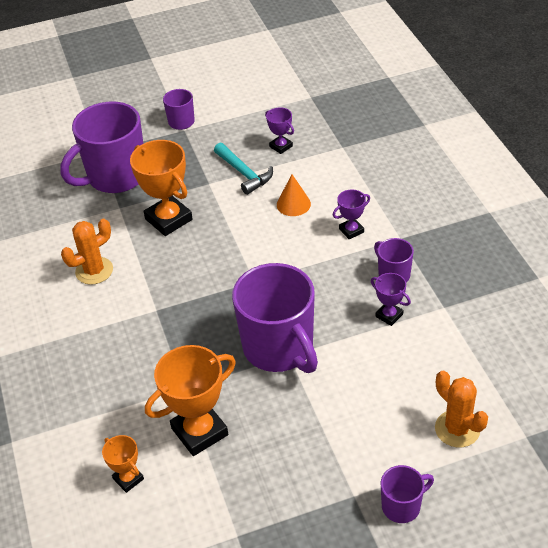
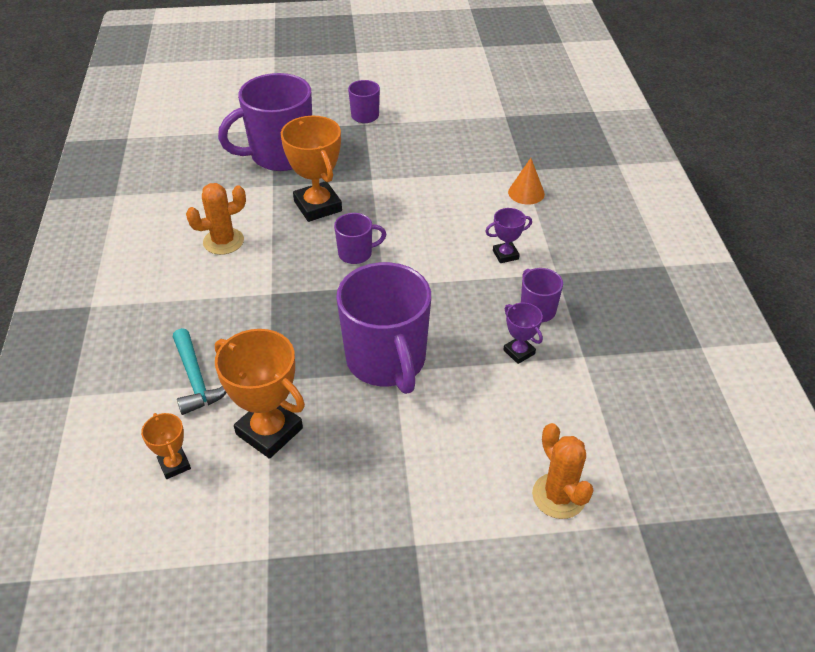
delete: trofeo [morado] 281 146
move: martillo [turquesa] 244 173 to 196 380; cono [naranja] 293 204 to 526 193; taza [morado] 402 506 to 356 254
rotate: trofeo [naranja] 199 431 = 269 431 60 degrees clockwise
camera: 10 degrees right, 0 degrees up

TASK DESCRIPTION
Return the whole of the material above exactly, with no picture carried over.

REPLY TO THE TASK
delete: trofeo [morado] 281 146
move: martillo [turquesa] 244 173 to 196 380; cono [naranja] 293 204 to 526 193; taza [morado] 402 506 to 356 254
rotate: trofeo [naranja] 199 431 = 269 431 60 degrees clockwise
camera: 10 degrees right, 0 degrees up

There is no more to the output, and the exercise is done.